**WORK REQUIRED:**
Among the entries below, find the lines with the word "black" and return them.

**GIVEN RECORDS:**
──────────

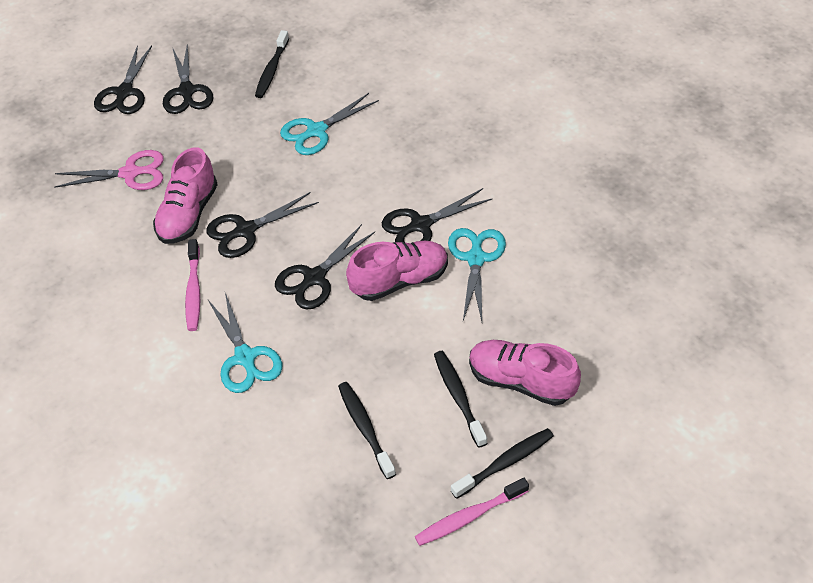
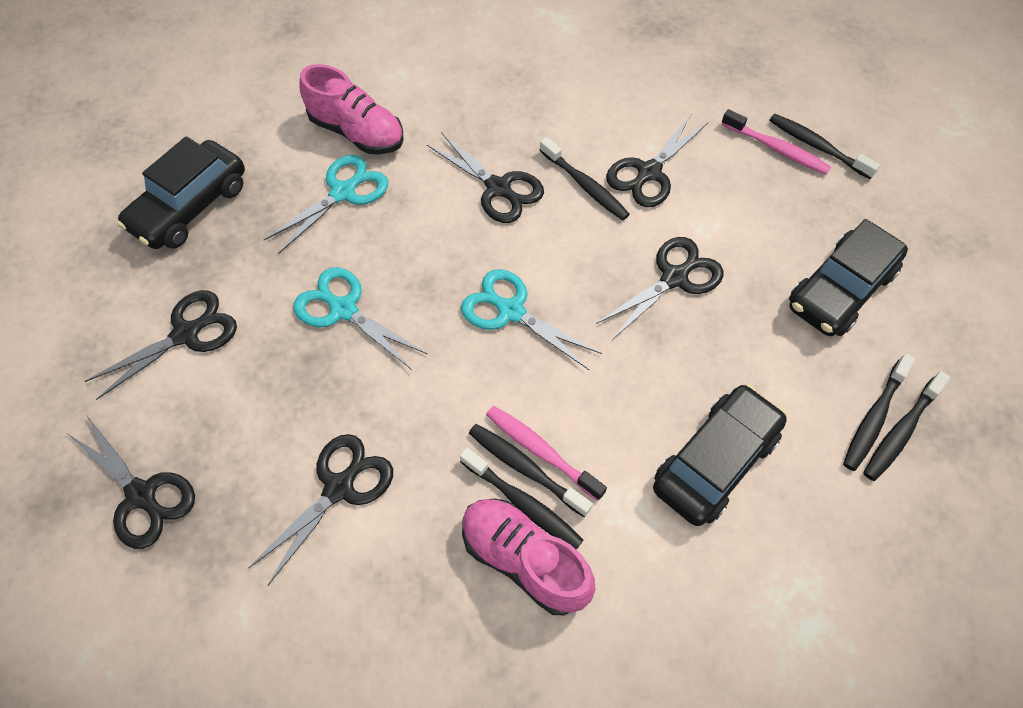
black car: 0 -> 3
black scissors: 5 -> 6
black toothbrush: 4 -> 6
pink scissors: 1 -> 0
pink shoe: 3 -> 2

──────────

**THE COMPLETED TASK:**
black car: 0 -> 3
black scissors: 5 -> 6
black toothbrush: 4 -> 6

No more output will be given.